### WHAT THE TASK ASKS
Once the pictures are removed, return each record below exactly as written.
── DATA LISTING
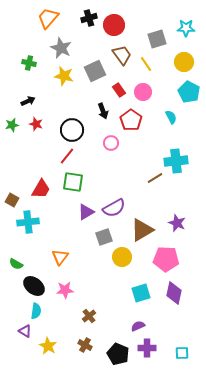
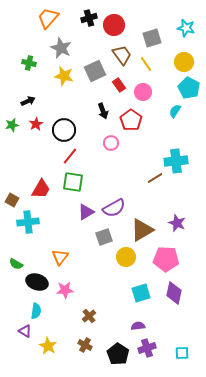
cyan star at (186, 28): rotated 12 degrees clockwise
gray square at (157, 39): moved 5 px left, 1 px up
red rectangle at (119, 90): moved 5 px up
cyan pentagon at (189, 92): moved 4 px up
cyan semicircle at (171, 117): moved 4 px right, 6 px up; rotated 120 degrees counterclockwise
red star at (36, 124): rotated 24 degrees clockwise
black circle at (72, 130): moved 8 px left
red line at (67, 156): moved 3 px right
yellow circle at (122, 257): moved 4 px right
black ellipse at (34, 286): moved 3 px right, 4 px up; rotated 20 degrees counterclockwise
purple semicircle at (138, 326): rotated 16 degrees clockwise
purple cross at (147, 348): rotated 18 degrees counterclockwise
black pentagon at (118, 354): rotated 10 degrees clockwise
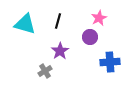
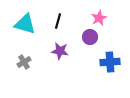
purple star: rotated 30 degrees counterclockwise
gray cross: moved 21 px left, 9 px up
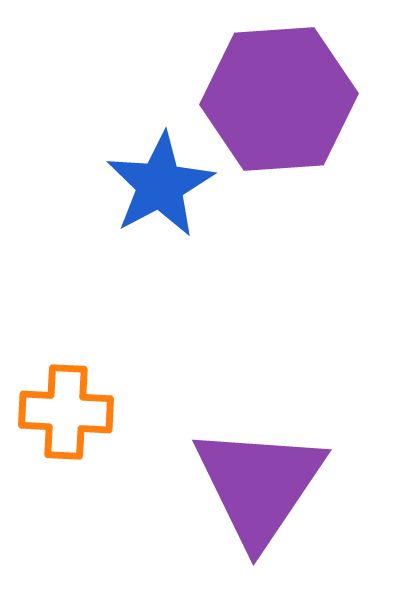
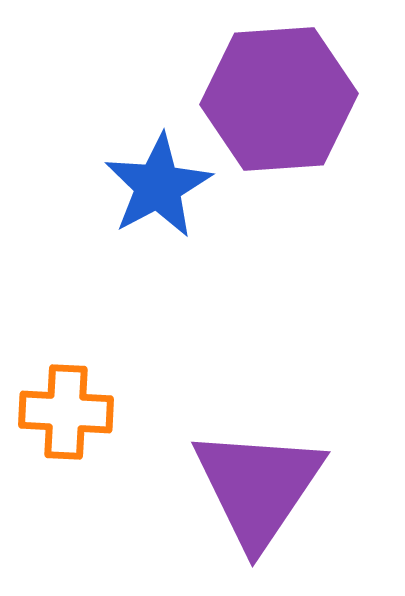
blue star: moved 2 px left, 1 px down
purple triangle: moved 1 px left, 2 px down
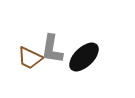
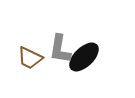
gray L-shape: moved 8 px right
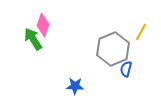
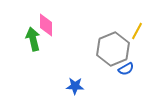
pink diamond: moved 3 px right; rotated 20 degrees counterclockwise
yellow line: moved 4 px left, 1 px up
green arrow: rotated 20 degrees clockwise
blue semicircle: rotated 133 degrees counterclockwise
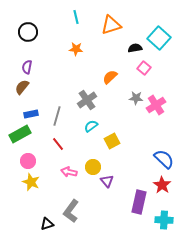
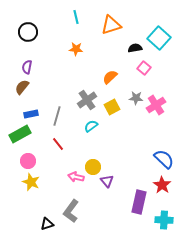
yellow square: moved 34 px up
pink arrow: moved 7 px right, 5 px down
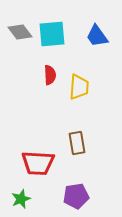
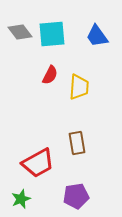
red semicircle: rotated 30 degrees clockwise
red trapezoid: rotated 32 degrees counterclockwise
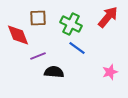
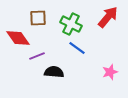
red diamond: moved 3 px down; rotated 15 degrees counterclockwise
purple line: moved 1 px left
────
### EXERCISE ANSWER
cyan star at (186, 28): rotated 12 degrees clockwise
gray square at (157, 39): moved 5 px left, 1 px up
red rectangle at (119, 90): moved 5 px up
cyan pentagon at (189, 92): moved 4 px up
cyan semicircle at (171, 117): moved 4 px right, 6 px up; rotated 120 degrees counterclockwise
red star at (36, 124): rotated 24 degrees clockwise
black circle at (72, 130): moved 8 px left
red line at (67, 156): moved 3 px right
yellow circle at (122, 257): moved 4 px right
black ellipse at (34, 286): moved 3 px right, 4 px up; rotated 20 degrees counterclockwise
purple semicircle at (138, 326): rotated 16 degrees clockwise
purple cross at (147, 348): rotated 18 degrees counterclockwise
black pentagon at (118, 354): rotated 10 degrees clockwise
purple star: rotated 30 degrees counterclockwise
gray cross: moved 21 px left, 9 px up
blue star: moved 2 px left, 1 px down
purple triangle: moved 1 px left, 2 px down
gray L-shape: moved 8 px right
pink diamond: moved 3 px right; rotated 20 degrees counterclockwise
yellow line: moved 4 px left, 1 px up
green arrow: rotated 20 degrees clockwise
blue semicircle: rotated 133 degrees counterclockwise
yellow square: moved 34 px up
pink arrow: moved 7 px right, 5 px down
red semicircle: rotated 30 degrees clockwise
red trapezoid: rotated 32 degrees counterclockwise
red diamond: moved 3 px down; rotated 15 degrees counterclockwise
purple line: moved 1 px left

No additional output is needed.